> **Task to carry out**
The material beneath this line should be printed exactly, with its pictures omitted.

> **Given records**
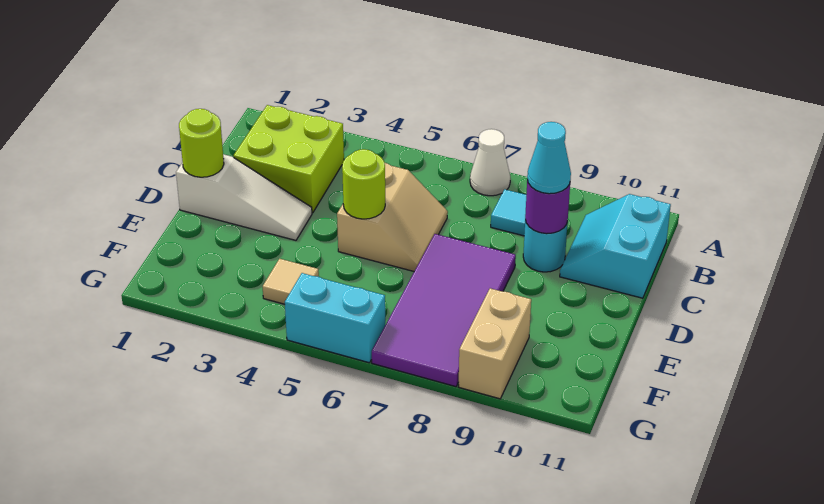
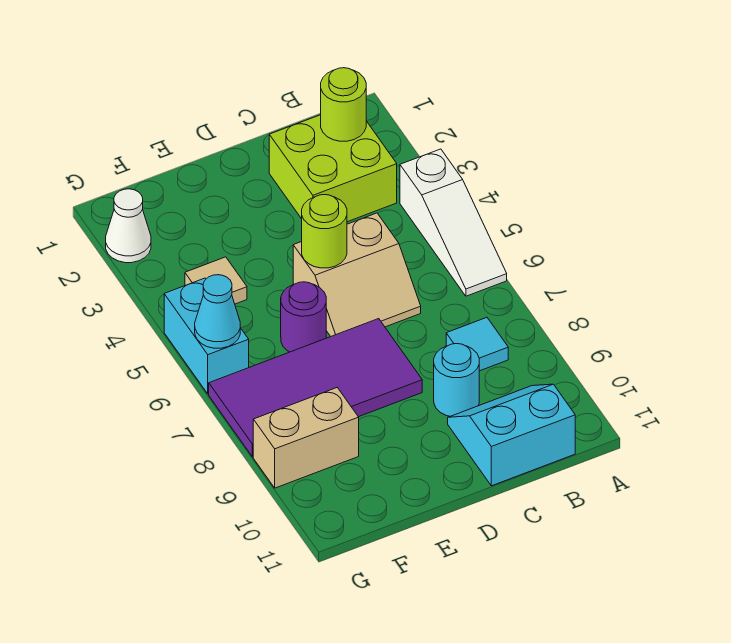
white cone A7 level 1 -> white cone G2 level 1
purple round brick C9 level 2 -> purple round brick E6 level 1
cyan cone C9 level 3 -> cyan cone G6 level 2
white slope D1:D3 level 1 top 1 -> white slope A4:A6 level 1 top 4
lime round brick D1 level 2 -> lime round brick B2 level 2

> **Response**
white cone A7 level 1 -> white cone G2 level 1
purple round brick C9 level 2 -> purple round brick E6 level 1
cyan cone C9 level 3 -> cyan cone G6 level 2
white slope D1:D3 level 1 top 1 -> white slope A4:A6 level 1 top 4
lime round brick D1 level 2 -> lime round brick B2 level 2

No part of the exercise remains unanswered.